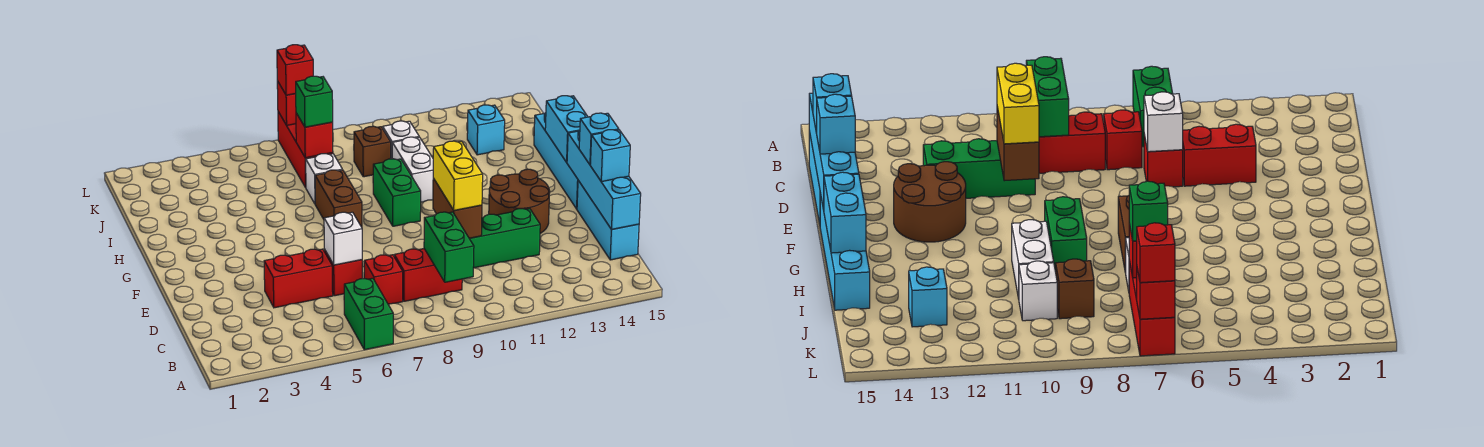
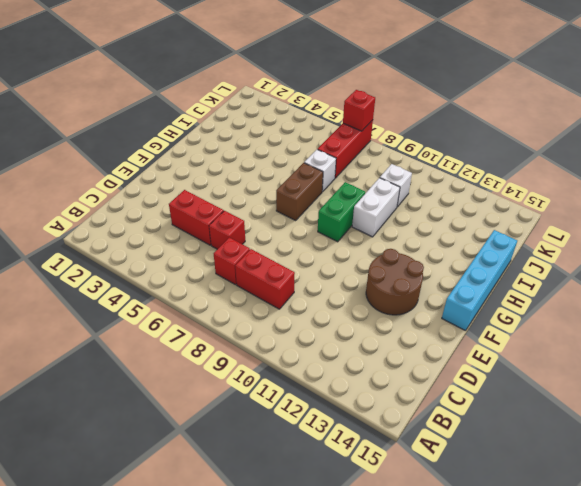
none -> green brick A6:B6 level 1
none -> cyan brick C15:E15 level 1
none -> green brick D10:D12 level 1

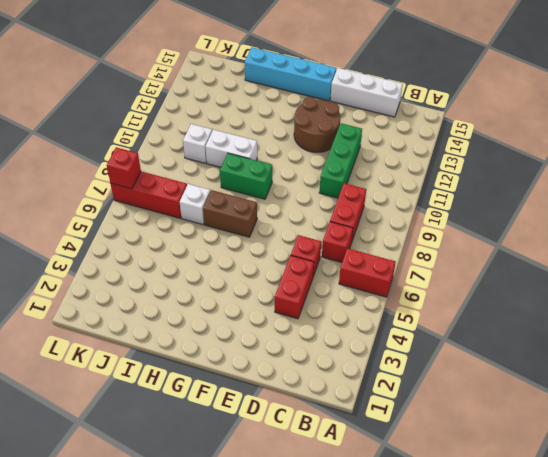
red brick A6:B6 level 1 -> green brick A6:B6 level 1
white brick C15:E15 level 1 -> cyan brick C15:E15 level 1
none -> brown brick J9 level 1
none -> cyan brick J13 level 1
none -> green brick B9:C9 level 2

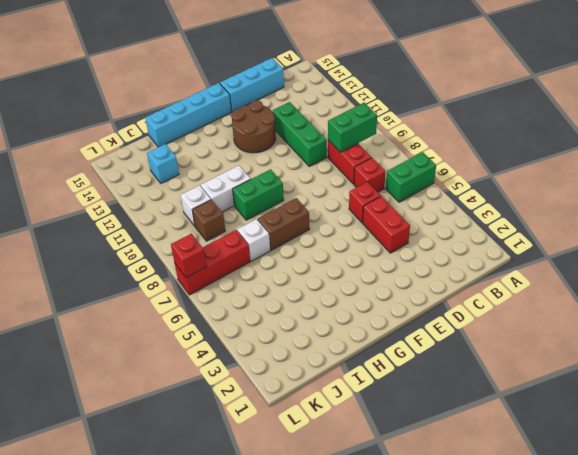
none -> cyan brick C15:F15 level 2
none -> white brick D6 level 2
none -> brown brick D10:E10 level 2

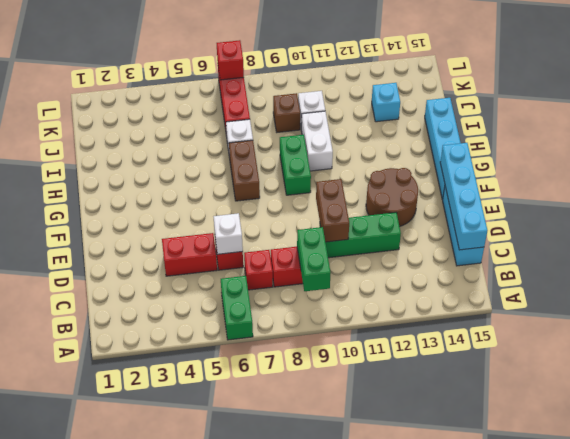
none -> cyan brick G15:H15 level 2
none -> red brick J7 level 2
none -> yellow brick D10:E10 level 3

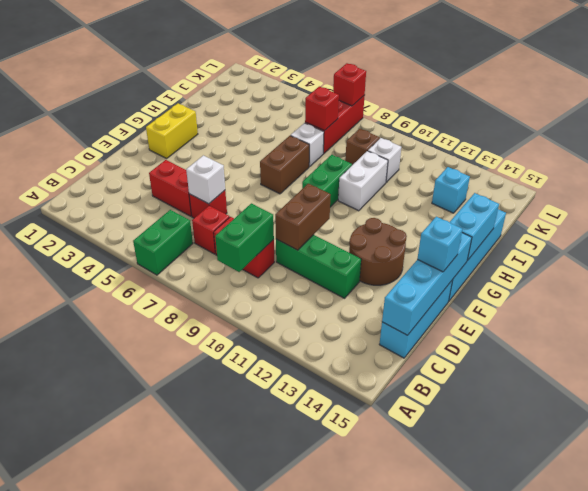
yellow brick F2:G2 level 1 -> yellow brick D10:E10 level 3
none -> cyan brick D15 level 3
none -> green brick J7 level 3
none -> red brick L7 level 3

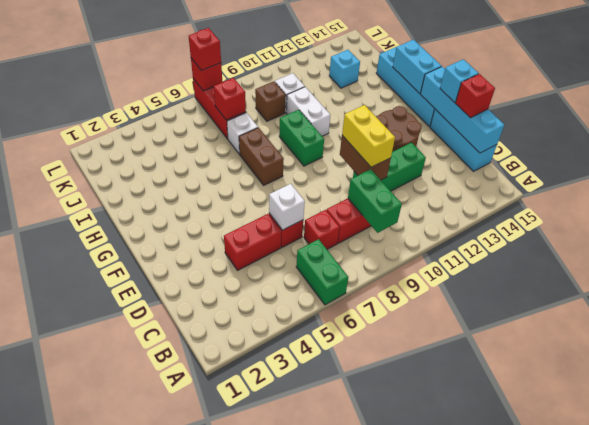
red brick D15 level 3 -> cyan brick D15 level 3
none -> green brick J7 level 3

● TASK ITEM: Begin at the line containing "none -> cyan brick D15 level 3" and stop at the last line of the data. Repeat only those lines, exactly, and leave out the pictures.

● RESULT FOR THIS EXERCISE:
none -> cyan brick D15 level 3
none -> green brick J7 level 3
none -> red brick L7 level 3

red brick D15 level 3 -> cyan brick D15 level 3
none -> green brick J7 level 3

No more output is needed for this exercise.